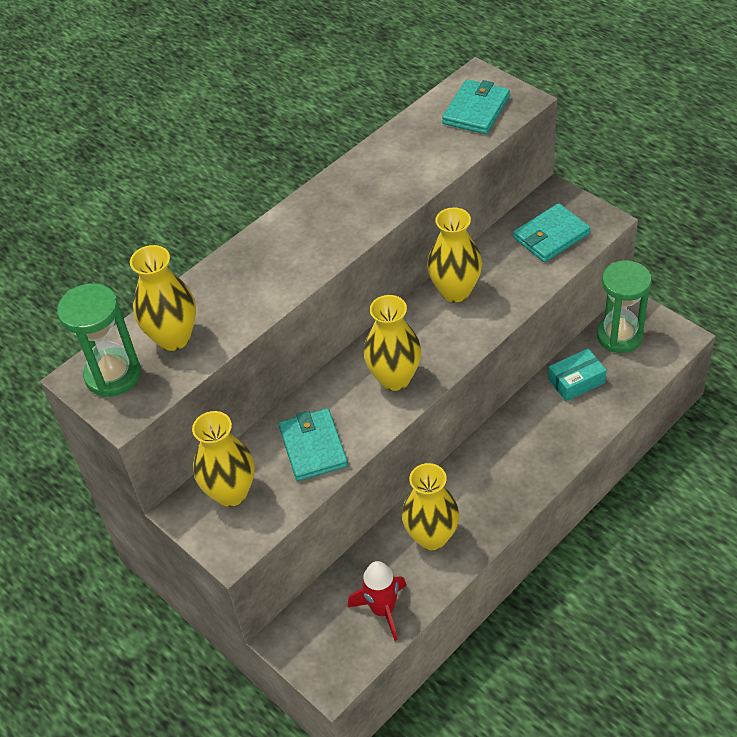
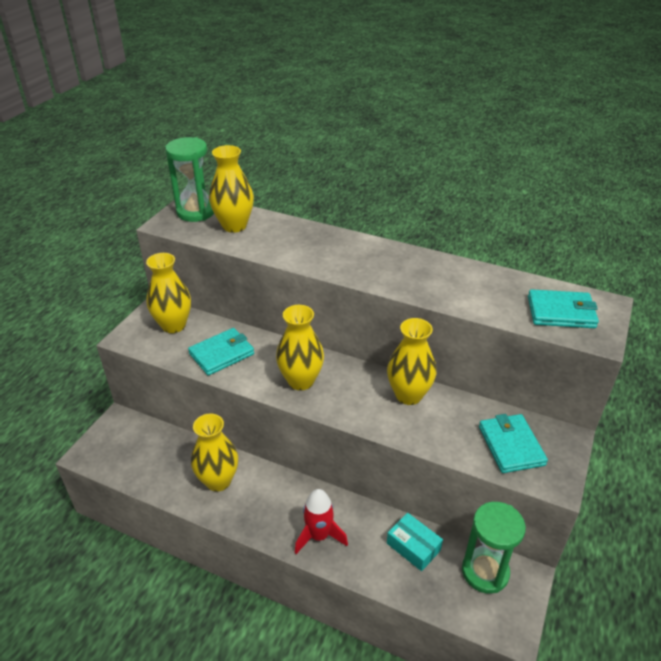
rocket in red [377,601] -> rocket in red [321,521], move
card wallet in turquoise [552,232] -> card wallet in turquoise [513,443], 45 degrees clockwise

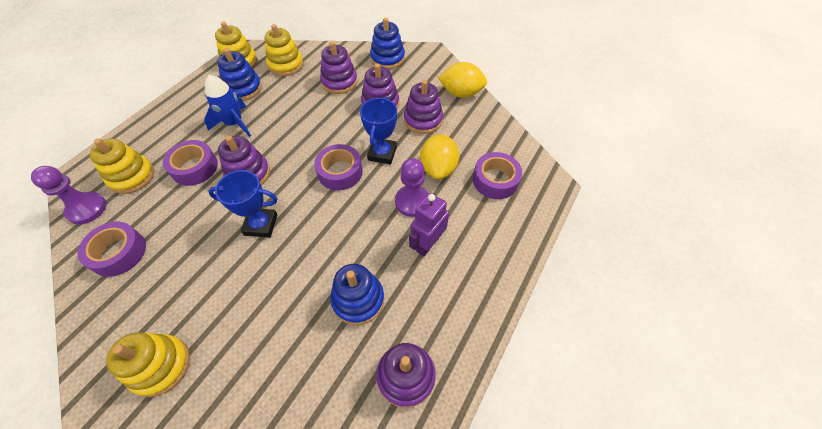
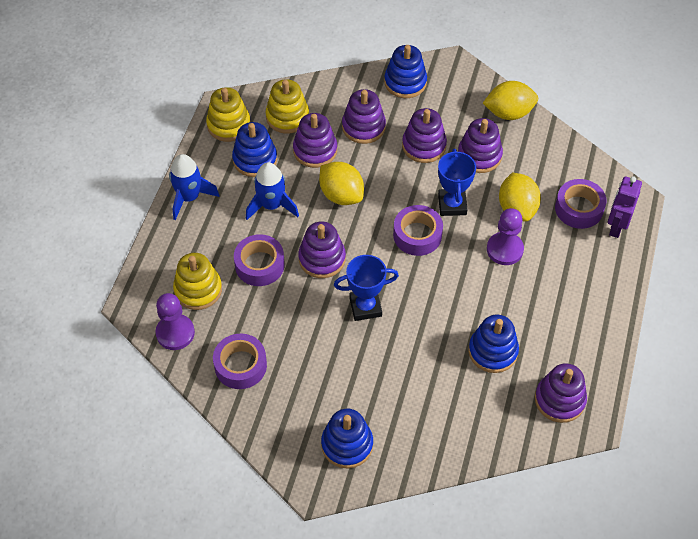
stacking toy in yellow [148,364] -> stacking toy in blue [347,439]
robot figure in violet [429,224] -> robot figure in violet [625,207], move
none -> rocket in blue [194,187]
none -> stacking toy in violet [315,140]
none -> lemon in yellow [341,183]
•••••
For this exercise, transcribe exactly only the lines from the one containing "card wallet in turquoise [552,232]" through the end of the listing, inclusive, without the pictures.

card wallet in turquoise [552,232] -> card wallet in turquoise [513,443], 45 degrees clockwise

stacking toy in yellow [148,364] -> stacking toy in blue [347,439]
robot figure in violet [429,224] -> robot figure in violet [625,207], move
none -> rocket in blue [194,187]
none -> stacking toy in violet [315,140]
none -> lemon in yellow [341,183]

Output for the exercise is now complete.